[Prompt]
First find the line with "yellow lemon: 1 -> 5" in the entries below, then set down exactly every line through the line with "brown fish: 2 -> 3", that line included.
· · · ·
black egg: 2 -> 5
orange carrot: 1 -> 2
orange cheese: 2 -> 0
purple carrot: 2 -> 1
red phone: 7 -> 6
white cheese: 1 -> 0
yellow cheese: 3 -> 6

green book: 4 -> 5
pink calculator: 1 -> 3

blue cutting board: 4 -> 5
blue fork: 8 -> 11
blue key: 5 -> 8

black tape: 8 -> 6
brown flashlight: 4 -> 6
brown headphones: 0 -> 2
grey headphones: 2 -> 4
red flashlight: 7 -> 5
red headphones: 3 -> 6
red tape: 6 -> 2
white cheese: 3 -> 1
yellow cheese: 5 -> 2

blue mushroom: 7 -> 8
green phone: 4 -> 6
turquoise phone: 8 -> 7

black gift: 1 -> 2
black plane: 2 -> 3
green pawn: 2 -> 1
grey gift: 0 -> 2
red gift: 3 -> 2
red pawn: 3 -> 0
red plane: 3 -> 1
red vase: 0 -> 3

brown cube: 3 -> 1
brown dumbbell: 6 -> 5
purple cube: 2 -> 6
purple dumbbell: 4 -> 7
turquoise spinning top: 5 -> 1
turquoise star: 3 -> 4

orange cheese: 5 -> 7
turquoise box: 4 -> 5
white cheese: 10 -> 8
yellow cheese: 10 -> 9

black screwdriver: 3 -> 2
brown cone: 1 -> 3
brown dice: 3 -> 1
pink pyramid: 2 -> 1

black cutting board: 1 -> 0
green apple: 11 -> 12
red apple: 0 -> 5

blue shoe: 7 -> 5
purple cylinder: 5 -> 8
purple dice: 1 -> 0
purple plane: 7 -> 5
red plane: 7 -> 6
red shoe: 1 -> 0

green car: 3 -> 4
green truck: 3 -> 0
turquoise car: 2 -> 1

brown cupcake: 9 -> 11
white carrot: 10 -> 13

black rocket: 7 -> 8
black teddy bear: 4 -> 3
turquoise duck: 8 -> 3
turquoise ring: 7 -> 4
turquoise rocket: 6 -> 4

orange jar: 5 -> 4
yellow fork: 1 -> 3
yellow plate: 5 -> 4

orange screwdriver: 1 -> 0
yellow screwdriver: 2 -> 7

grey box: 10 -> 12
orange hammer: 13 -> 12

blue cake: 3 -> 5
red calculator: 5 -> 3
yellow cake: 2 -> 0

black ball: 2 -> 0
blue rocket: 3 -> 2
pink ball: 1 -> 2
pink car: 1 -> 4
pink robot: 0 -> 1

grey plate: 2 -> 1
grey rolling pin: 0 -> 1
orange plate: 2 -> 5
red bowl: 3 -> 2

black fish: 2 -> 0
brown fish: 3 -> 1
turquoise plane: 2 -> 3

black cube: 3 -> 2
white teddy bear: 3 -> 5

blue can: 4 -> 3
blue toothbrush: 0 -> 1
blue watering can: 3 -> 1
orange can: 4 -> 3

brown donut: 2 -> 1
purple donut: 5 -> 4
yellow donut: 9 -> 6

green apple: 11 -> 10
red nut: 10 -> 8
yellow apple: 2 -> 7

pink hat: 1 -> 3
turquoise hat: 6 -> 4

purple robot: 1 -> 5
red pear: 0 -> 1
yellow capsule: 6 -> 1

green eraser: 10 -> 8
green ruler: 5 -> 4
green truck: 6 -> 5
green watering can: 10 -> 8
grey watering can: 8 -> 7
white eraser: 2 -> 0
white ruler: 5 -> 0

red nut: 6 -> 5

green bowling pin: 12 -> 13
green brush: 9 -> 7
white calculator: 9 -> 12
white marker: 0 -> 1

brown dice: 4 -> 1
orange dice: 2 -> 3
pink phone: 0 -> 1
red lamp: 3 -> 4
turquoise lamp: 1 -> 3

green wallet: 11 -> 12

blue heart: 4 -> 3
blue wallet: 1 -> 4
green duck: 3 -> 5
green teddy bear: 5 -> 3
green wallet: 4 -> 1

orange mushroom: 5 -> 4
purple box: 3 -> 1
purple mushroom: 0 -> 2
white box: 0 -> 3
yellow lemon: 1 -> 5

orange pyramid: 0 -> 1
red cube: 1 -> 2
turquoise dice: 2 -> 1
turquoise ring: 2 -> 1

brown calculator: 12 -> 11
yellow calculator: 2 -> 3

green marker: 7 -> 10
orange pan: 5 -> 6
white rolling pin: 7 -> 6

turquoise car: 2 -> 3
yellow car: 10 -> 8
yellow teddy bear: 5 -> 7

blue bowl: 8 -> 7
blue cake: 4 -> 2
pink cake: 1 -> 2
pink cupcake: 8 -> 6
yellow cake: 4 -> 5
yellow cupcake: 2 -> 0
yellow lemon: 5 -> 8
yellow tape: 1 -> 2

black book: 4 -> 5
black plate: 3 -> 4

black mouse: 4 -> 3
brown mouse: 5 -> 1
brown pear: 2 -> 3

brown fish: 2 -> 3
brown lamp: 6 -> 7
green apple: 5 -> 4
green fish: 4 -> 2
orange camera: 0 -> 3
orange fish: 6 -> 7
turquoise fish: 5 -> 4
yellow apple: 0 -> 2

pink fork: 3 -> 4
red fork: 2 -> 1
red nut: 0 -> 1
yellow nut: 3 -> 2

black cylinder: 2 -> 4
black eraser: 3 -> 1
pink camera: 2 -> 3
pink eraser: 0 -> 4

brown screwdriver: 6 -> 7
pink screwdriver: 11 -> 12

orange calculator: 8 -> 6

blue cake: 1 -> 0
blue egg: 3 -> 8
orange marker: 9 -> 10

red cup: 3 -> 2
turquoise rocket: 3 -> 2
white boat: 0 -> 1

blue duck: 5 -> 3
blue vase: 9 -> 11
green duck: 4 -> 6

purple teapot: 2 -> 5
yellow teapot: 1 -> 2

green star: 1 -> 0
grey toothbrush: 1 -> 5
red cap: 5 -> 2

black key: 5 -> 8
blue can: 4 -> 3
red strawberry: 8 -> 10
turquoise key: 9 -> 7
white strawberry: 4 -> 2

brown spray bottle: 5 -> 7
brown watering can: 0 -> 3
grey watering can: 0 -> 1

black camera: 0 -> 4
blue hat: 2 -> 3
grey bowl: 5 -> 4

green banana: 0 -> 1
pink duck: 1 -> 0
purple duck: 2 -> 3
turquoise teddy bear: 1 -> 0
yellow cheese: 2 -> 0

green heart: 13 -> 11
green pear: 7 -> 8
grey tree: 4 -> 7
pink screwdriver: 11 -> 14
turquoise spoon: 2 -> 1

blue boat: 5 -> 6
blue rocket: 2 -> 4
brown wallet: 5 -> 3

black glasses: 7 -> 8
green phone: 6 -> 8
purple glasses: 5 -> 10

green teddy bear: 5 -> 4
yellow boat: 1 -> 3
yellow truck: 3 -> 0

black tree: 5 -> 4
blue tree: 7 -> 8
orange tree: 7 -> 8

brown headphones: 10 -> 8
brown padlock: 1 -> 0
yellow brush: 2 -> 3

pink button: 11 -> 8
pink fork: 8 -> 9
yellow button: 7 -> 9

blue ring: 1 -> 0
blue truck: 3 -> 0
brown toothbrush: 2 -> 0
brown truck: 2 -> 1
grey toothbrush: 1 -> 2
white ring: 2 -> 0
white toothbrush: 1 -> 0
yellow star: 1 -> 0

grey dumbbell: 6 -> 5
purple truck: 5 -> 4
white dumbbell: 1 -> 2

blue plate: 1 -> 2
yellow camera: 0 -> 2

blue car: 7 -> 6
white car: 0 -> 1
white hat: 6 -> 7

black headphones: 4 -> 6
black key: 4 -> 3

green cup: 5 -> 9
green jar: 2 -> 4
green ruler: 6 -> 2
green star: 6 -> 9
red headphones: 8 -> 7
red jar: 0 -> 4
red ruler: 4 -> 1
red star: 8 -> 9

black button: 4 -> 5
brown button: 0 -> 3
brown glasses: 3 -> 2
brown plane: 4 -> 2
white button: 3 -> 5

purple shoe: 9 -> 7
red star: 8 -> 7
· · · ·
[Reply]
yellow lemon: 1 -> 5

orange pyramid: 0 -> 1
red cube: 1 -> 2
turquoise dice: 2 -> 1
turquoise ring: 2 -> 1

brown calculator: 12 -> 11
yellow calculator: 2 -> 3

green marker: 7 -> 10
orange pan: 5 -> 6
white rolling pin: 7 -> 6

turquoise car: 2 -> 3
yellow car: 10 -> 8
yellow teddy bear: 5 -> 7

blue bowl: 8 -> 7
blue cake: 4 -> 2
pink cake: 1 -> 2
pink cupcake: 8 -> 6
yellow cake: 4 -> 5
yellow cupcake: 2 -> 0
yellow lemon: 5 -> 8
yellow tape: 1 -> 2

black book: 4 -> 5
black plate: 3 -> 4

black mouse: 4 -> 3
brown mouse: 5 -> 1
brown pear: 2 -> 3

brown fish: 2 -> 3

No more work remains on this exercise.